=== ACTION ITEM ===
Only the lines below between the ones containing "missing: duzodin (pink) [716 280]" and "spun: betumo (purple)", inclusive, are to be reproduced, each exactly as it stands.

=== Dataset records ===
════════════════════

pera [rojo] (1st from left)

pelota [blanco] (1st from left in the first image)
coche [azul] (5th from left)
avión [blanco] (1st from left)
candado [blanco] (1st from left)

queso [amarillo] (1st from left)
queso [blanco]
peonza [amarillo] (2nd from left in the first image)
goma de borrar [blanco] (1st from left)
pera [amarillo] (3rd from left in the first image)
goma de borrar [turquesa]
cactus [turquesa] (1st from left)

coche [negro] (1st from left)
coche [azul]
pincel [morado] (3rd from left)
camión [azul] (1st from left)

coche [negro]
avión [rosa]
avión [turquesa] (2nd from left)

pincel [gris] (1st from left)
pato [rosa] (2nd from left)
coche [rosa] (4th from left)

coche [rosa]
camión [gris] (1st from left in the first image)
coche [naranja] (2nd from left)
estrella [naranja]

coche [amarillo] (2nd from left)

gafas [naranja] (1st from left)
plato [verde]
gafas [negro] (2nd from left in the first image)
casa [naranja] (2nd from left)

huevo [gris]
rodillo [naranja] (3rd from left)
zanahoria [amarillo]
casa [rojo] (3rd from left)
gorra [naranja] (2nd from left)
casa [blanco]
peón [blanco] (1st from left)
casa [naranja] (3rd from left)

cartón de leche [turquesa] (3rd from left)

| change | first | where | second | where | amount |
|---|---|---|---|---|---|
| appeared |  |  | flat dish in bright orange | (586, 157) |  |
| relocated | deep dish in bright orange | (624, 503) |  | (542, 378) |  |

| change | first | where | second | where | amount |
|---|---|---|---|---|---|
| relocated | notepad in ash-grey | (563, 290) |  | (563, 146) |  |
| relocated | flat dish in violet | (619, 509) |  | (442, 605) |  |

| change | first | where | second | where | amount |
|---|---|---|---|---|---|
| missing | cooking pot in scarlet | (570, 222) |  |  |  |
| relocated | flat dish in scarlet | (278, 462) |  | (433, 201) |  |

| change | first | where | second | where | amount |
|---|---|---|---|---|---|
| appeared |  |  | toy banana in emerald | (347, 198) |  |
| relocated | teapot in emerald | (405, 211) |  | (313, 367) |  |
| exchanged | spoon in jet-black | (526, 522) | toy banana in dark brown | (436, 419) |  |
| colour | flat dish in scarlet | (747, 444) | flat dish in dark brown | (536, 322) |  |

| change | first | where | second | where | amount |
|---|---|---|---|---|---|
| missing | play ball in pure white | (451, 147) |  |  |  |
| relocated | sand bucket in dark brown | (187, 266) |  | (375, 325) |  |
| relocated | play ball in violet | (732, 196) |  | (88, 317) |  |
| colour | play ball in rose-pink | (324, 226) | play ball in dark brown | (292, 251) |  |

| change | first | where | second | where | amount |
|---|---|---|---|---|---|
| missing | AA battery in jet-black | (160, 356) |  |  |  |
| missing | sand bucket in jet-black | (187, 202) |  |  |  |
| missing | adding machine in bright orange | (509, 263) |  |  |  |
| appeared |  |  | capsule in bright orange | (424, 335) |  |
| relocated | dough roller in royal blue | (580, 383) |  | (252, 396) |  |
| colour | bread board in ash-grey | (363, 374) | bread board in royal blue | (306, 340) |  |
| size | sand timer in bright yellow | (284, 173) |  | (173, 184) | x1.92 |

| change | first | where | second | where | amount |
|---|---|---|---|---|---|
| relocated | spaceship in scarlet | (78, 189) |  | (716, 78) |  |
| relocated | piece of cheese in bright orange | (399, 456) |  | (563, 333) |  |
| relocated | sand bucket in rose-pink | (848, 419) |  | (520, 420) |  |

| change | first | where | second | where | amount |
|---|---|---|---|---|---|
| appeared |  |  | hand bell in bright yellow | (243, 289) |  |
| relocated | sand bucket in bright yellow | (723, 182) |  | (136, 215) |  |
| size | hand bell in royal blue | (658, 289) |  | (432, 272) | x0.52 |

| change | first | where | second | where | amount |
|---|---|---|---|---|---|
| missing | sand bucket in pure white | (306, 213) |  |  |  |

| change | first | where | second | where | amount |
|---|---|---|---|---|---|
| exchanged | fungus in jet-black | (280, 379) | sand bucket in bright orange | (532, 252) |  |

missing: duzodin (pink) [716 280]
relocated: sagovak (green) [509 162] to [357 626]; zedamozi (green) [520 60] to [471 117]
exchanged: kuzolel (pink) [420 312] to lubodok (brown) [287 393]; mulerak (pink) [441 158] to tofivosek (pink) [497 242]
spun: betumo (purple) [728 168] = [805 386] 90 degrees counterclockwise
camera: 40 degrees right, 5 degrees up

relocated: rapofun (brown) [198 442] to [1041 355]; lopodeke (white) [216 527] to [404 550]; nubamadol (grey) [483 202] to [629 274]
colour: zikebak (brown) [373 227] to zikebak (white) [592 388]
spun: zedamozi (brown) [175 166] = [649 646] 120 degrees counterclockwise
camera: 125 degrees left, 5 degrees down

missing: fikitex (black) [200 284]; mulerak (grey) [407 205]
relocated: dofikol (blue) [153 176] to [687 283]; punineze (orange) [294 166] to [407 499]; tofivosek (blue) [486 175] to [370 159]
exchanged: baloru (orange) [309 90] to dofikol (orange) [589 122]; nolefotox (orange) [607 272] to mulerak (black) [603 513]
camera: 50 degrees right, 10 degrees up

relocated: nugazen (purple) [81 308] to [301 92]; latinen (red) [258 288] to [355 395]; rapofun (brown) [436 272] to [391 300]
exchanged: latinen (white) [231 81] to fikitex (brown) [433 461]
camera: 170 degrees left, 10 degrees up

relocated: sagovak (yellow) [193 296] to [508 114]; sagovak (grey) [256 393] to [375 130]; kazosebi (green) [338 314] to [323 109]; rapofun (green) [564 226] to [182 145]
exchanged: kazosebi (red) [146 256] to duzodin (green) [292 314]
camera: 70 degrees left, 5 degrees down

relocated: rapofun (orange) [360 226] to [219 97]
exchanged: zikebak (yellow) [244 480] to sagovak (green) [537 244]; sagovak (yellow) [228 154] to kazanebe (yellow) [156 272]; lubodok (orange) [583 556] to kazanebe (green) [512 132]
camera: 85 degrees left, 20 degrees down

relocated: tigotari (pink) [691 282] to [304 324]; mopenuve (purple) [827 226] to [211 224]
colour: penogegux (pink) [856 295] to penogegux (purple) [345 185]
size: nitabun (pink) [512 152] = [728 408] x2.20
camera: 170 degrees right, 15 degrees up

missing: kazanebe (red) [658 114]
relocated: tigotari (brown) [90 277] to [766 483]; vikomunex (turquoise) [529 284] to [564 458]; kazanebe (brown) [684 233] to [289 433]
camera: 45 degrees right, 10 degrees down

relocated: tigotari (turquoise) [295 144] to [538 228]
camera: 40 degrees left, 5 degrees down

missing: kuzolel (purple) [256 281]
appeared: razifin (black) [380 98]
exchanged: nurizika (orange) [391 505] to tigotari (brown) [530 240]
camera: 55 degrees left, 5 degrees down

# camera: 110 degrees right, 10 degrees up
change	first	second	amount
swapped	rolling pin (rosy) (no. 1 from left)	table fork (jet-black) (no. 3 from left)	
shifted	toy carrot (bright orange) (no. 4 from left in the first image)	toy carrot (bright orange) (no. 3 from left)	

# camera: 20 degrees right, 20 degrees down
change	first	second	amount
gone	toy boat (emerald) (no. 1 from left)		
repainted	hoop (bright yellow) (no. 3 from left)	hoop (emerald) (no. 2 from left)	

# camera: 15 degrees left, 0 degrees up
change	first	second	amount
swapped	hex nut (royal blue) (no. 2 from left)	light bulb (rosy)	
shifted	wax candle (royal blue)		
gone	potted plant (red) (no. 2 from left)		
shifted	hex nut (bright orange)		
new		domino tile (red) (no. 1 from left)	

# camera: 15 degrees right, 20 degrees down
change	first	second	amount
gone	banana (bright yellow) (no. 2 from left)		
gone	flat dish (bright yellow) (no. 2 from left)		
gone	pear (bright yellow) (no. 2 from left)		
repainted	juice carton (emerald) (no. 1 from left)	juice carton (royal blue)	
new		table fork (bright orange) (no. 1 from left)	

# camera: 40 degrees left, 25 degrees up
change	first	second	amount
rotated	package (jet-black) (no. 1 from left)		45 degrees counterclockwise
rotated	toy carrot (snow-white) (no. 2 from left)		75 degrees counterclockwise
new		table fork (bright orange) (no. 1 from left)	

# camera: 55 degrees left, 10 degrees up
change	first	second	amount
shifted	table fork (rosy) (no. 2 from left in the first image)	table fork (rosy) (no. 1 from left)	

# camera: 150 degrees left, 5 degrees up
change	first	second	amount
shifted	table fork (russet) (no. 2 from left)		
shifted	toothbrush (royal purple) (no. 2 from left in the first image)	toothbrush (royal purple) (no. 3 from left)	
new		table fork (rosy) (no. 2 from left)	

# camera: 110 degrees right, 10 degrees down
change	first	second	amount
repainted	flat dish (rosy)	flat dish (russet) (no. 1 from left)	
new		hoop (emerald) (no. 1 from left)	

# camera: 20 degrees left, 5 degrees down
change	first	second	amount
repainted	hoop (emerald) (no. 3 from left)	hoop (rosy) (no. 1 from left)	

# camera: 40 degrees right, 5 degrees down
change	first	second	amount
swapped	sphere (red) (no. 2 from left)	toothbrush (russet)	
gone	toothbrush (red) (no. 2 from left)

════════════════════

=== RESULT OF THIS EXERCISE ===
missing: duzodin (pink) [716 280]
relocated: sagovak (green) [509 162] to [357 626]; zedamozi (green) [520 60] to [471 117]
exchanged: kuzolel (pink) [420 312] to lubodok (brown) [287 393]; mulerak (pink) [441 158] to tofivosek (pink) [497 242]
spun: betumo (purple) [728 168] = [805 386] 90 degrees counterclockwise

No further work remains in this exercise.